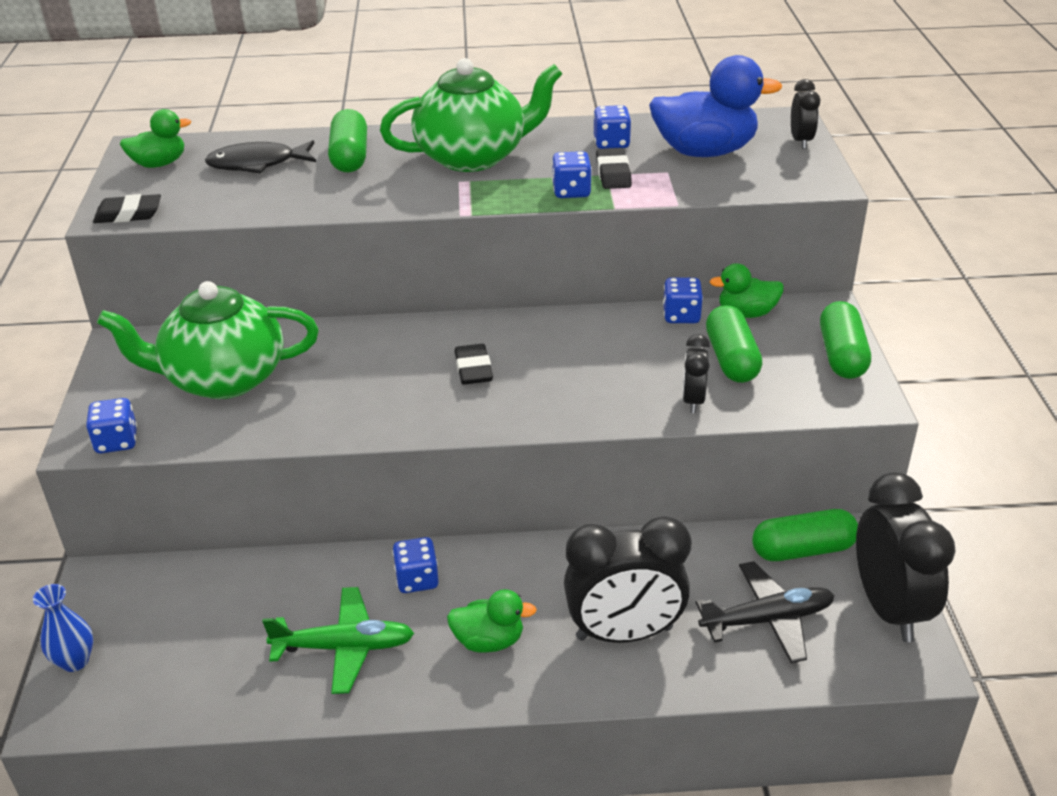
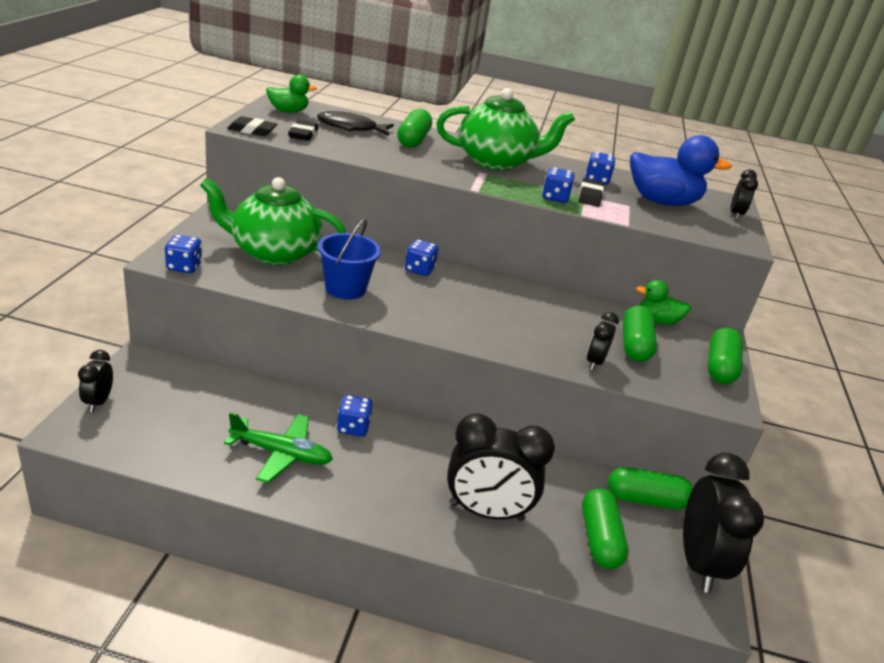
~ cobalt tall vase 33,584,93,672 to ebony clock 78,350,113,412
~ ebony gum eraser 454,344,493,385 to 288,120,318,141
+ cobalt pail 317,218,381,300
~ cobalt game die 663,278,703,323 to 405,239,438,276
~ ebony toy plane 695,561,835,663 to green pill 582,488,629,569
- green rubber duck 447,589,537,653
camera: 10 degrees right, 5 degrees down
——————
Exercise description - In your copy of the material, every word must match and no image should appear.

Solution for this problem -
~ cobalt tall vase 33,584,93,672 to ebony clock 78,350,113,412
~ ebony gum eraser 454,344,493,385 to 288,120,318,141
+ cobalt pail 317,218,381,300
~ cobalt game die 663,278,703,323 to 405,239,438,276
~ ebony toy plane 695,561,835,663 to green pill 582,488,629,569
- green rubber duck 447,589,537,653
camera: 10 degrees right, 5 degrees down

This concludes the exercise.